### EXERCISE GOAL
Please take the lines from the one holding "LDR1: VT90N1 (GND, N010)" through the one holding "D4: schottky 1N5819" in the data below and copy them exactly.

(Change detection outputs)
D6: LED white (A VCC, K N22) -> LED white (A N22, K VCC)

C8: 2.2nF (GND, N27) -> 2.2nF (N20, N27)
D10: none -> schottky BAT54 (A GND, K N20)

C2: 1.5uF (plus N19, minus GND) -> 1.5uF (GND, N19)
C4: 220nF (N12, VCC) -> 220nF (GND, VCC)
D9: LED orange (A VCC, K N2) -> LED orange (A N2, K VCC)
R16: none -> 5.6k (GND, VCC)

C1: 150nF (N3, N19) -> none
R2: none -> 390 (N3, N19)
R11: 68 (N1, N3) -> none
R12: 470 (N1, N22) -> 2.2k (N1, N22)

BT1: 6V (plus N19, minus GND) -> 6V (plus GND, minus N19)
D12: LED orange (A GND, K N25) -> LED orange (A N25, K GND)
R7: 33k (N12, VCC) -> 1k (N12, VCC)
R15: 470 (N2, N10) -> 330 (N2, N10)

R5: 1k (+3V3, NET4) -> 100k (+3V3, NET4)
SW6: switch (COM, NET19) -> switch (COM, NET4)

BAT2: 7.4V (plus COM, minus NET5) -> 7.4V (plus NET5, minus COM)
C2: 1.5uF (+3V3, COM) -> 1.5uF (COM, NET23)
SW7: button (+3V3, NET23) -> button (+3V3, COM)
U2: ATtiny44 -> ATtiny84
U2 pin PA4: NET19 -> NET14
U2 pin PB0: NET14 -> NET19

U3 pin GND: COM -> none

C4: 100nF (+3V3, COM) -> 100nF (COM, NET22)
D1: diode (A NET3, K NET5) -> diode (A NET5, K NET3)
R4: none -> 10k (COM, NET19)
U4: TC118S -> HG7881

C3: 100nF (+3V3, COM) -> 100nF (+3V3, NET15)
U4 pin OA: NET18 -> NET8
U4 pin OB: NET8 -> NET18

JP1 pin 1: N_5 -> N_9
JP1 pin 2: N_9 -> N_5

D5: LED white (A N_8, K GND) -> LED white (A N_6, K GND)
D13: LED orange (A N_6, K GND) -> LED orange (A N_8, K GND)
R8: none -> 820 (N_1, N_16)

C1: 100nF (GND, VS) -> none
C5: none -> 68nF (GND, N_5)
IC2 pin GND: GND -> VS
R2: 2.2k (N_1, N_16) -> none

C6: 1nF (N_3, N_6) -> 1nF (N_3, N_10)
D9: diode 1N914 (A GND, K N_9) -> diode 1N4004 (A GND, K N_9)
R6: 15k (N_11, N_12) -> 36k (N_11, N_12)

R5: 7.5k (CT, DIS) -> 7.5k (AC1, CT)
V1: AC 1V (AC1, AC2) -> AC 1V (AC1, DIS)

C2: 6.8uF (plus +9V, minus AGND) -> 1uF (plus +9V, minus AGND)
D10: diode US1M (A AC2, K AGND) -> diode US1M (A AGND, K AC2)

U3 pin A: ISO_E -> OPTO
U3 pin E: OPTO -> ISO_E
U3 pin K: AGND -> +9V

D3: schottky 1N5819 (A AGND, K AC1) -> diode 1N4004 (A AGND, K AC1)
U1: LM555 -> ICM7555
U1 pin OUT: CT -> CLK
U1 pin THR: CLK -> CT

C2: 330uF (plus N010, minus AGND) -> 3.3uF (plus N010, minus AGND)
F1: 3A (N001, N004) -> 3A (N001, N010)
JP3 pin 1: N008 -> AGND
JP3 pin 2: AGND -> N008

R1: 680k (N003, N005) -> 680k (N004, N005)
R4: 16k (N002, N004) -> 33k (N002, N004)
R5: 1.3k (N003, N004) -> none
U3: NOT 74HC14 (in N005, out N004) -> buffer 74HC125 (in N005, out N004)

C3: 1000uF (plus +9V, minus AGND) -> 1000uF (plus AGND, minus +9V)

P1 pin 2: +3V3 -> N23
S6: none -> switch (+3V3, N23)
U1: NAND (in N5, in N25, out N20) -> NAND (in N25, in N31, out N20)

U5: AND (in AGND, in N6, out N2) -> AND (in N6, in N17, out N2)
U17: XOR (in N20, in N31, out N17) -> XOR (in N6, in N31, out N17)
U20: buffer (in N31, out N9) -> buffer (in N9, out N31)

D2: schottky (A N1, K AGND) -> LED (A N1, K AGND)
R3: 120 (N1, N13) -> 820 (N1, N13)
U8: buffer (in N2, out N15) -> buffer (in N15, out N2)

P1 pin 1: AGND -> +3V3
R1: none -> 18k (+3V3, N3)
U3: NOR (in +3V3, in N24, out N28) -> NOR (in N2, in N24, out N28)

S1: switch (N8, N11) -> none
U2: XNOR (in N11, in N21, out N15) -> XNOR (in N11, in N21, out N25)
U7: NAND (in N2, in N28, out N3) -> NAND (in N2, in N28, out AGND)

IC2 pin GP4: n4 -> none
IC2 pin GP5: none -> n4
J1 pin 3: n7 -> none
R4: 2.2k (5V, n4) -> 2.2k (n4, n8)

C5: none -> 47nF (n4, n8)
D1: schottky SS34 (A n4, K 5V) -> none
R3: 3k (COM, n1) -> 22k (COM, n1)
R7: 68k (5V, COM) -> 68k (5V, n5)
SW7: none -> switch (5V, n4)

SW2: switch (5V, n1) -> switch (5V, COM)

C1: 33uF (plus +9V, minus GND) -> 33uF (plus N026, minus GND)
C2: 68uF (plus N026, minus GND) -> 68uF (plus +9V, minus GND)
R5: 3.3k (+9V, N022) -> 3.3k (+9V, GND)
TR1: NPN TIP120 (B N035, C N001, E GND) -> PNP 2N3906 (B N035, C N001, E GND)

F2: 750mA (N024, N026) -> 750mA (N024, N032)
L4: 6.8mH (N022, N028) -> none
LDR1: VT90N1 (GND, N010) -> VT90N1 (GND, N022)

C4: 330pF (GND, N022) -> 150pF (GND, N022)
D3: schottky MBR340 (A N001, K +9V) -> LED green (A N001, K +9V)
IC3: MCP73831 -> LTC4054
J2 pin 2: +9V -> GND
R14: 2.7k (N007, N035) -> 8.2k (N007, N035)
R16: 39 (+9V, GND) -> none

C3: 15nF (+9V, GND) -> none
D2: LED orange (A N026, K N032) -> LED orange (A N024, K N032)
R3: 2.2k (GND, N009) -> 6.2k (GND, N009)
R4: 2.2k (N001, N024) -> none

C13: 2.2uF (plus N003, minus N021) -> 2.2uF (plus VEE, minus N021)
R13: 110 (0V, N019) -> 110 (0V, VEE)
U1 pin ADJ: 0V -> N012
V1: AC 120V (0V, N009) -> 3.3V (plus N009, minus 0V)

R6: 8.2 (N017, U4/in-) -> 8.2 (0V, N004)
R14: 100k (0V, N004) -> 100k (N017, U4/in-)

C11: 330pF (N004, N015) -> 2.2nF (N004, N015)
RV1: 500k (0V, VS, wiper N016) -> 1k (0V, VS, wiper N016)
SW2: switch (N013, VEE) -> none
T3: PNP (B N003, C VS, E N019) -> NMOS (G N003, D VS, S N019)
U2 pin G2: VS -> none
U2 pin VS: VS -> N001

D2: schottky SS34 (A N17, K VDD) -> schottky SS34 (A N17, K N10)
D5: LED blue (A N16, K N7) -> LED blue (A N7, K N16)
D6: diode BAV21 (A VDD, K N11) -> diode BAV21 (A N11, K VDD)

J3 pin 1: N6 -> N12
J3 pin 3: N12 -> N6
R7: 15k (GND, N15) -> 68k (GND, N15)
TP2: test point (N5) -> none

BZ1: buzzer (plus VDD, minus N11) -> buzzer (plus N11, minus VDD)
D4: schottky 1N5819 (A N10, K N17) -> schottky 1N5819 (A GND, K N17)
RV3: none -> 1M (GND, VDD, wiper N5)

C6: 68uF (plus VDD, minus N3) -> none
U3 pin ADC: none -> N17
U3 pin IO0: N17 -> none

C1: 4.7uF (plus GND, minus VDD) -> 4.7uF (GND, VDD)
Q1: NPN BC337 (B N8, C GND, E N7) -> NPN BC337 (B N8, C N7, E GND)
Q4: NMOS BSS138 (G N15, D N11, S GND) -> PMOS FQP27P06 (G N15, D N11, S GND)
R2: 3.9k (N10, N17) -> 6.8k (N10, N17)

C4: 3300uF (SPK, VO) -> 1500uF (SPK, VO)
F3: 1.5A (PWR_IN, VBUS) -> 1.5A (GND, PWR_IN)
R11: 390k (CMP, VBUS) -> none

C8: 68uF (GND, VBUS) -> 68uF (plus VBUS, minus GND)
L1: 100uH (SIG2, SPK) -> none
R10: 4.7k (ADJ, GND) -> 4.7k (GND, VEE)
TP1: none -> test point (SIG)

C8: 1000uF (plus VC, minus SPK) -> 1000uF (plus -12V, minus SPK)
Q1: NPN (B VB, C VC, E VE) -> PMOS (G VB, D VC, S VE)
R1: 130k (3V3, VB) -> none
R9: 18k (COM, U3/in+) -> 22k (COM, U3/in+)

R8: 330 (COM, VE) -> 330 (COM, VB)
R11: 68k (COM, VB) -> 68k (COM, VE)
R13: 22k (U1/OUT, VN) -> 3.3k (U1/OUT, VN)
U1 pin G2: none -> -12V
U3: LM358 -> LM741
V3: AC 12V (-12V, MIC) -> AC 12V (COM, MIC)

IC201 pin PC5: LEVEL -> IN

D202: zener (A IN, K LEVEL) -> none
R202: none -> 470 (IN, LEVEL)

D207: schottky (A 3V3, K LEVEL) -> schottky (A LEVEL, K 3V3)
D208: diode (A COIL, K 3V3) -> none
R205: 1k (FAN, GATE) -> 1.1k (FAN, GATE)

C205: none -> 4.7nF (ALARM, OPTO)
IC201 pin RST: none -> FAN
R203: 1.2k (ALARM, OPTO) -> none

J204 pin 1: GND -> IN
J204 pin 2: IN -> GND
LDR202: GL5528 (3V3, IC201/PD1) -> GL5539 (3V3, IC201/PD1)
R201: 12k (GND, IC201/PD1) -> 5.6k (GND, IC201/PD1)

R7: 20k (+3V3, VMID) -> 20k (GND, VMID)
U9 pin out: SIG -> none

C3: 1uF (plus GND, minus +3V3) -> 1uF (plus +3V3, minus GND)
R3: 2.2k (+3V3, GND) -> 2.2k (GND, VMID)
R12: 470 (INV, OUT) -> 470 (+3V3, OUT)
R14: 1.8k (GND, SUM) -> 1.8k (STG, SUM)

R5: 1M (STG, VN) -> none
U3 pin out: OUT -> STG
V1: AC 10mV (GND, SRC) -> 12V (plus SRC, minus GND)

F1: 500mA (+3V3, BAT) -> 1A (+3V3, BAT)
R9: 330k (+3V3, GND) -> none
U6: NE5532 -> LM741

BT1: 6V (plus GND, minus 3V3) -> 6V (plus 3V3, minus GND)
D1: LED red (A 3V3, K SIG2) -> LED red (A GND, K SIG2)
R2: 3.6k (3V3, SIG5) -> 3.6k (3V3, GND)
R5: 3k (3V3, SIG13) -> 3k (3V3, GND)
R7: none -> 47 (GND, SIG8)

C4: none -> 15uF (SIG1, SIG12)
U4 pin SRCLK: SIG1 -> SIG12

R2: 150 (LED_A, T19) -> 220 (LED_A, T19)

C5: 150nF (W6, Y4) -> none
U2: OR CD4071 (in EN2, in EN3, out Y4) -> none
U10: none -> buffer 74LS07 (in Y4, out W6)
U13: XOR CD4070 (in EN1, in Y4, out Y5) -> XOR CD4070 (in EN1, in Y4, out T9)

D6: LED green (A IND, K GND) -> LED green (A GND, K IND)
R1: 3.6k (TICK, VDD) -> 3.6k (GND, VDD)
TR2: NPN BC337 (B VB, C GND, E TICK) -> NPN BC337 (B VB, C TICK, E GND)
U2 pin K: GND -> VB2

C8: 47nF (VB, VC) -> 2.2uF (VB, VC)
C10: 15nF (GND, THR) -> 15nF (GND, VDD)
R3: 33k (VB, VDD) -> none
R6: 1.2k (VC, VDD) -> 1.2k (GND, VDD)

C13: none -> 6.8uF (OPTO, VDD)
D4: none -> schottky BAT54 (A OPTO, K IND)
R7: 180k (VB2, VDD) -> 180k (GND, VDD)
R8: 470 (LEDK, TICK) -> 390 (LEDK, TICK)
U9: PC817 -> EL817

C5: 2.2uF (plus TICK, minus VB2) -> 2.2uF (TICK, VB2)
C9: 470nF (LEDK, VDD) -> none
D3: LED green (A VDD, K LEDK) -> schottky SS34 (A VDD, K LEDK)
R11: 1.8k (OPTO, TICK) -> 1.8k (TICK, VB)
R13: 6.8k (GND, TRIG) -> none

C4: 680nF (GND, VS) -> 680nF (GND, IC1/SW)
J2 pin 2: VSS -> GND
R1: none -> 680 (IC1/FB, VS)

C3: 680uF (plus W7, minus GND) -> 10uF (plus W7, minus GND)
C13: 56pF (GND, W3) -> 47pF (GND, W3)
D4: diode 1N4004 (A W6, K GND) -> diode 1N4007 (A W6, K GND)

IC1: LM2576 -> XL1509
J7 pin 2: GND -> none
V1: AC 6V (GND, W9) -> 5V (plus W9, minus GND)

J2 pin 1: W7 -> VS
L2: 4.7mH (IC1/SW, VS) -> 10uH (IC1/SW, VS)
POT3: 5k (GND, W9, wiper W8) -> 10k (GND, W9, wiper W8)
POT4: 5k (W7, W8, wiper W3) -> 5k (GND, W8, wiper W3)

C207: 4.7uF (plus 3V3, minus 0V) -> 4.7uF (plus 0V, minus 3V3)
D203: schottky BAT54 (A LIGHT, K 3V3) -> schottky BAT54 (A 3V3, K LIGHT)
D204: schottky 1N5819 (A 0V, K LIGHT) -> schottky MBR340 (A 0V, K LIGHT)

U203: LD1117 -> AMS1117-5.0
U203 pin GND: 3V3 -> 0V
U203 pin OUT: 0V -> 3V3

### EXERCISE OUTPUT
LDR1: VT90N1 (GND, N010) -> VT90N1 (GND, N022)

C4: 330pF (GND, N022) -> 150pF (GND, N022)
D3: schottky MBR340 (A N001, K +9V) -> LED green (A N001, K +9V)
IC3: MCP73831 -> LTC4054
J2 pin 2: +9V -> GND
R14: 2.7k (N007, N035) -> 8.2k (N007, N035)
R16: 39 (+9V, GND) -> none

C3: 15nF (+9V, GND) -> none
D2: LED orange (A N026, K N032) -> LED orange (A N024, K N032)
R3: 2.2k (GND, N009) -> 6.2k (GND, N009)
R4: 2.2k (N001, N024) -> none

C13: 2.2uF (plus N003, minus N021) -> 2.2uF (plus VEE, minus N021)
R13: 110 (0V, N019) -> 110 (0V, VEE)
U1 pin ADJ: 0V -> N012
V1: AC 120V (0V, N009) -> 3.3V (plus N009, minus 0V)

R6: 8.2 (N017, U4/in-) -> 8.2 (0V, N004)
R14: 100k (0V, N004) -> 100k (N017, U4/in-)

C11: 330pF (N004, N015) -> 2.2nF (N004, N015)
RV1: 500k (0V, VS, wiper N016) -> 1k (0V, VS, wiper N016)
SW2: switch (N013, VEE) -> none
T3: PNP (B N003, C VS, E N019) -> NMOS (G N003, D VS, S N019)
U2 pin G2: VS -> none
U2 pin VS: VS -> N001

D2: schottky SS34 (A N17, K VDD) -> schottky SS34 (A N17, K N10)
D5: LED blue (A N16, K N7) -> LED blue (A N7, K N16)
D6: diode BAV21 (A VDD, K N11) -> diode BAV21 (A N11, K VDD)

J3 pin 1: N6 -> N12
J3 pin 3: N12 -> N6
R7: 15k (GND, N15) -> 68k (GND, N15)
TP2: test point (N5) -> none

BZ1: buzzer (plus VDD, minus N11) -> buzzer (plus N11, minus VDD)
D4: schottky 1N5819 (A N10, K N17) -> schottky 1N5819 (A GND, K N17)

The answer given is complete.